STORED DATA ▸
• • • • •

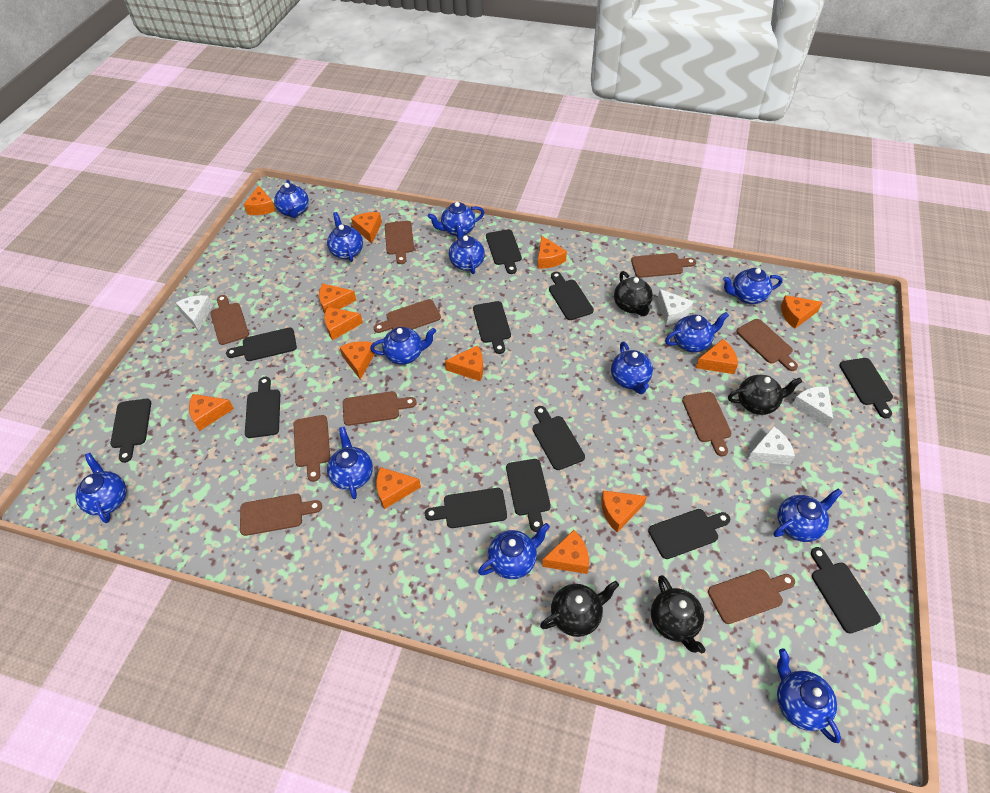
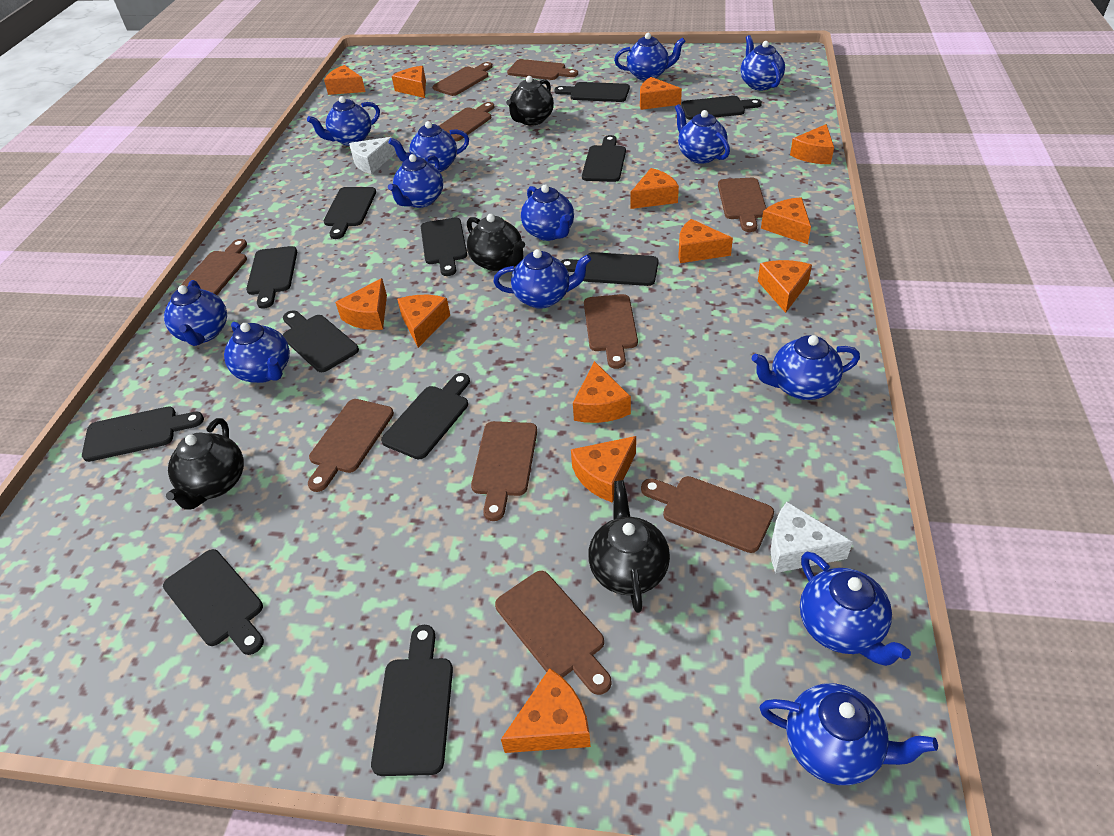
white cheese: 4 -> 2

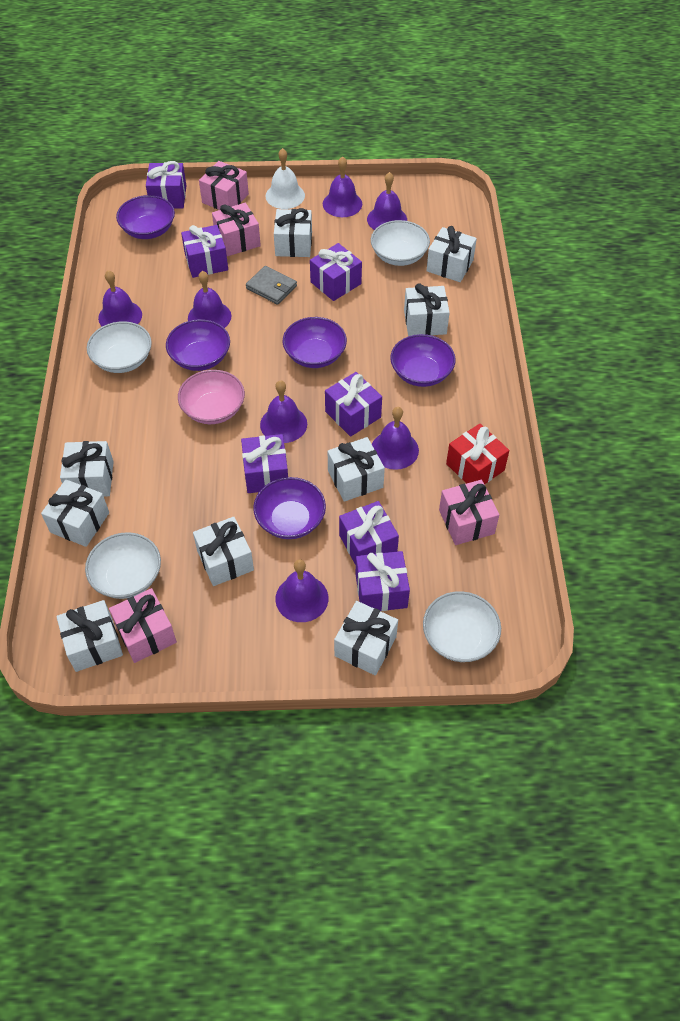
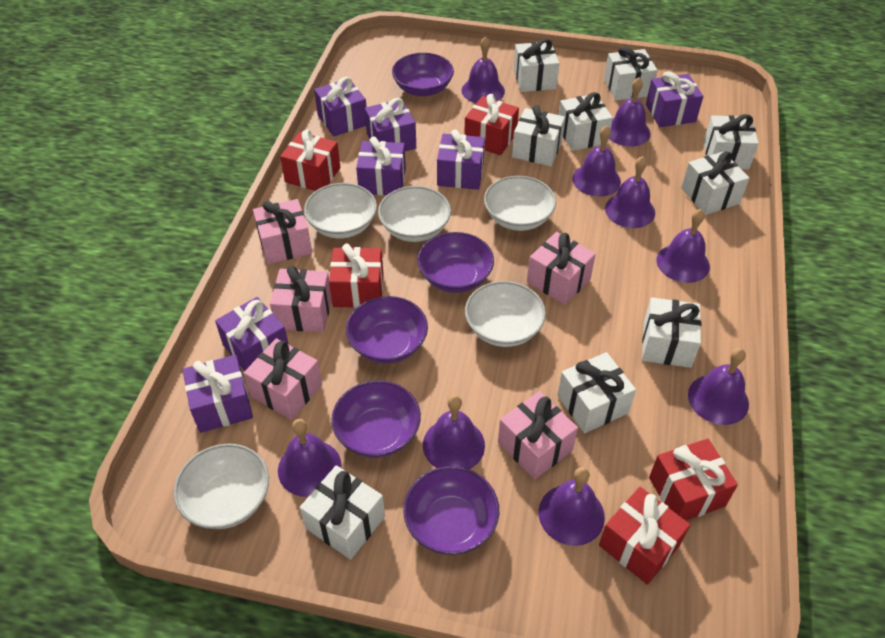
grey wallet: 1 -> 0
pink bowl: 1 -> 0
pink gift: 4 -> 5
purple bell: 7 -> 9
red gift: 1 -> 5
white bell: 1 -> 0
white bowl: 4 -> 5

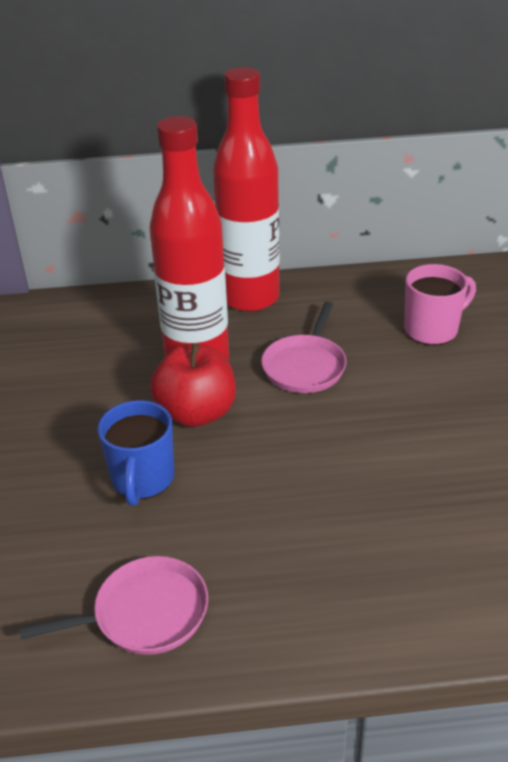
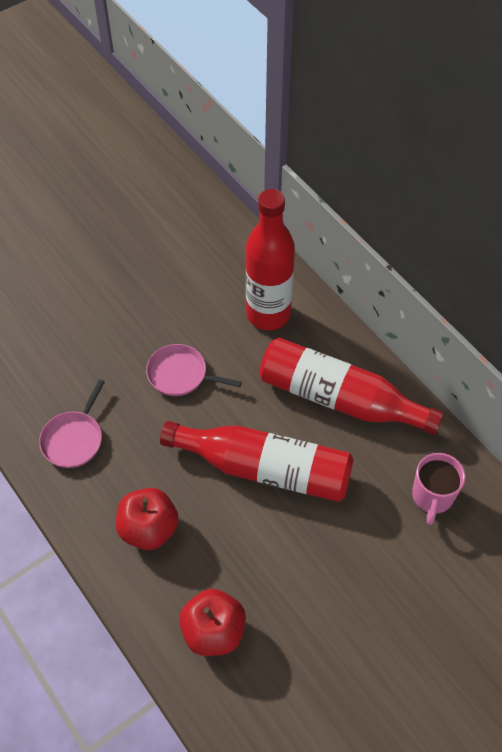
blue mug: 1 -> 0
red apple: 1 -> 2
red bottle: 2 -> 3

• • • • •

DIRECTIONS ▸
Your answer should consist of each line above in which "white" appears.

ANSWER TO THIS EXERCISE ▸
white cheese: 4 -> 2
white bell: 1 -> 0
white bowl: 4 -> 5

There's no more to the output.